=== SUPPLIED ENTRIES ===

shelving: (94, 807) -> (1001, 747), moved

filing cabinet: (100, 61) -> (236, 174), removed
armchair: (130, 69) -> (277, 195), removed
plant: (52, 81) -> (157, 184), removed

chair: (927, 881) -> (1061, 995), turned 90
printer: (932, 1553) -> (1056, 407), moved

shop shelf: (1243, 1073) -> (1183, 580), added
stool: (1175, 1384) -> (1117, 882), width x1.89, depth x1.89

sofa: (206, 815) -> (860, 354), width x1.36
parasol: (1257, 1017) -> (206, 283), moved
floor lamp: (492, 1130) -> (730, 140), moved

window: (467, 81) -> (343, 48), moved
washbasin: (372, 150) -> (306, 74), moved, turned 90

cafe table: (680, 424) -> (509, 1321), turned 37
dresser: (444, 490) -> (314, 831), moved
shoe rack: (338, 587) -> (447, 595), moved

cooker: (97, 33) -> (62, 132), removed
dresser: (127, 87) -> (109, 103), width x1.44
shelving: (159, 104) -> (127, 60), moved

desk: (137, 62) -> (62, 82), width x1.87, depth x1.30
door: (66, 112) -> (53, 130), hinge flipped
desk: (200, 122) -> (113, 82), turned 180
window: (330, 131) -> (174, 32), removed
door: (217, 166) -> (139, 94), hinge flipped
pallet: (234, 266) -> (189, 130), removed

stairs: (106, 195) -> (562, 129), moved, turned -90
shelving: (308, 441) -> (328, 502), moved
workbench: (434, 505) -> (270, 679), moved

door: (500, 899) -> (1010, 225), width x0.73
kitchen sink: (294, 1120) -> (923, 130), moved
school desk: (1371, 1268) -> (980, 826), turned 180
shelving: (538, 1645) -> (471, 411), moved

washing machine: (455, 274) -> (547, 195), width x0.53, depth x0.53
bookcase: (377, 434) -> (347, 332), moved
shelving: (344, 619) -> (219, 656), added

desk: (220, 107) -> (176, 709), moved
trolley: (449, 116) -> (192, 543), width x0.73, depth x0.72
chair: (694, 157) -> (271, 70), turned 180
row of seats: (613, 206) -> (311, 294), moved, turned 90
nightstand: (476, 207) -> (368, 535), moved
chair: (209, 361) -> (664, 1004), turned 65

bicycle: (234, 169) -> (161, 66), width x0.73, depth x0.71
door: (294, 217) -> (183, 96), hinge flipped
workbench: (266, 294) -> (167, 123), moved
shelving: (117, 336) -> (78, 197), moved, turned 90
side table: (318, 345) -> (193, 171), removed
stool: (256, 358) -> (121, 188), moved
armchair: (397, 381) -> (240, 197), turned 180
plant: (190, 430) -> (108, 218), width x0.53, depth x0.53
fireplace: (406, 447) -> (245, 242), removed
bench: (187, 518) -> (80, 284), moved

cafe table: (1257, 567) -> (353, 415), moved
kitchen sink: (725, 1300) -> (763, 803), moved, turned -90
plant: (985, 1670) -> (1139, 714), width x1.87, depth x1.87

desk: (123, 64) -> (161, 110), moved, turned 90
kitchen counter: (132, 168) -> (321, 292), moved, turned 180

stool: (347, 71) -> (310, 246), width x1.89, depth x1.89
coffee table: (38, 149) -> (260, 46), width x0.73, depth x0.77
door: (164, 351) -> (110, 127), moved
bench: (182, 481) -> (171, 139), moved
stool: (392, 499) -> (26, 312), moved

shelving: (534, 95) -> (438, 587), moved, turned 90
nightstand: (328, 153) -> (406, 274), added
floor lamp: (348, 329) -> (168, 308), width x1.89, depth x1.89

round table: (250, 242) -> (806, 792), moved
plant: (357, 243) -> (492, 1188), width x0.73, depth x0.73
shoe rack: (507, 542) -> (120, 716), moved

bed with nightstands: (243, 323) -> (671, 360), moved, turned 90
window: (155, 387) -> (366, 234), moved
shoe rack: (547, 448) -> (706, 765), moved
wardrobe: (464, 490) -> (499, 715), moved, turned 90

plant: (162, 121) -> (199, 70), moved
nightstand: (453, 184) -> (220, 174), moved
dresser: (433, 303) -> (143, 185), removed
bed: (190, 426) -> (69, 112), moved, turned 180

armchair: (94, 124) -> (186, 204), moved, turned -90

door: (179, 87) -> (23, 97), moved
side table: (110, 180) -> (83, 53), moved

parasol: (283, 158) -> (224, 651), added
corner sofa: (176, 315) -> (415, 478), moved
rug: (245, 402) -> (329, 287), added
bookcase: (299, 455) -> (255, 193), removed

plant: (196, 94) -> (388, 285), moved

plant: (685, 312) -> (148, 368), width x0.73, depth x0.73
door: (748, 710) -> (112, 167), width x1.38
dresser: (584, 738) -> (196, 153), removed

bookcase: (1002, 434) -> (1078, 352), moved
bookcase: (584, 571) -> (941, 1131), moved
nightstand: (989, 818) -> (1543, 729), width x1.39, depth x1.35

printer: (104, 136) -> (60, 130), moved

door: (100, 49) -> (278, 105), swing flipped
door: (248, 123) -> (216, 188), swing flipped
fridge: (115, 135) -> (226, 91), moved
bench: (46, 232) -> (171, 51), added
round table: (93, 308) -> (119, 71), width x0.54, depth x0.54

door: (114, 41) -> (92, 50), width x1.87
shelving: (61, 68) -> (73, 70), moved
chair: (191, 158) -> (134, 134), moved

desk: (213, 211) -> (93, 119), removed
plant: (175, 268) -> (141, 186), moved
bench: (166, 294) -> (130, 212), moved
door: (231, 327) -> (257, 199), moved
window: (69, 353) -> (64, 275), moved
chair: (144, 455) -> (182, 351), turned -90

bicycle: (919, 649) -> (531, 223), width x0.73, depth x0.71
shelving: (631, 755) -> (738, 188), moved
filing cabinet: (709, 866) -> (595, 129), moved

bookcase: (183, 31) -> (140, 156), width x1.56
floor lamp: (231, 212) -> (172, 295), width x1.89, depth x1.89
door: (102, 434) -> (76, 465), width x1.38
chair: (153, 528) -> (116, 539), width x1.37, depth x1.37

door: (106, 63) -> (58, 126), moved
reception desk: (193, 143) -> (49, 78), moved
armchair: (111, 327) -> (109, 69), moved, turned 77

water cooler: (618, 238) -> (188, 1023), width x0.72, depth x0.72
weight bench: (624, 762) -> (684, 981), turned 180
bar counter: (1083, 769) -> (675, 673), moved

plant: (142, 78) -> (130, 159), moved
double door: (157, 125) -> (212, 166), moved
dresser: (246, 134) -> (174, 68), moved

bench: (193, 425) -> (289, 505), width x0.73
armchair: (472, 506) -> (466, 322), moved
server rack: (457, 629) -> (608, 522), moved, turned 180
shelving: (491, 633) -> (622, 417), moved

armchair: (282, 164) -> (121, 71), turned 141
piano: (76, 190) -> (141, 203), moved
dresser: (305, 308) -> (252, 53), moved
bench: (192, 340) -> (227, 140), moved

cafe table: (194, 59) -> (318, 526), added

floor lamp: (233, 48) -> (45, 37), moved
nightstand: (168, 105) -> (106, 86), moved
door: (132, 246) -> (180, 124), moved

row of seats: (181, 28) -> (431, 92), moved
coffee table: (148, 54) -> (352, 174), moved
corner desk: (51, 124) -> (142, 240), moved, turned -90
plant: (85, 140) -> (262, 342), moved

=== INSTRUCTION ===
Taking the line with "filing cabinet: (100, 61)" as the first and the line with "dresser: (127, 87) -> (109, 103), width x1.44" as the last, retype that stretch of the data above exactly, with no other lines.

=== WRITTEN RESPONSE ===
filing cabinet: (100, 61) -> (236, 174), removed
armchair: (130, 69) -> (277, 195), removed
plant: (52, 81) -> (157, 184), removed

chair: (927, 881) -> (1061, 995), turned 90
printer: (932, 1553) -> (1056, 407), moved

shop shelf: (1243, 1073) -> (1183, 580), added
stool: (1175, 1384) -> (1117, 882), width x1.89, depth x1.89

sofa: (206, 815) -> (860, 354), width x1.36
parasol: (1257, 1017) -> (206, 283), moved
floor lamp: (492, 1130) -> (730, 140), moved

window: (467, 81) -> (343, 48), moved
washbasin: (372, 150) -> (306, 74), moved, turned 90

cafe table: (680, 424) -> (509, 1321), turned 37
dresser: (444, 490) -> (314, 831), moved
shoe rack: (338, 587) -> (447, 595), moved

cooker: (97, 33) -> (62, 132), removed
dresser: (127, 87) -> (109, 103), width x1.44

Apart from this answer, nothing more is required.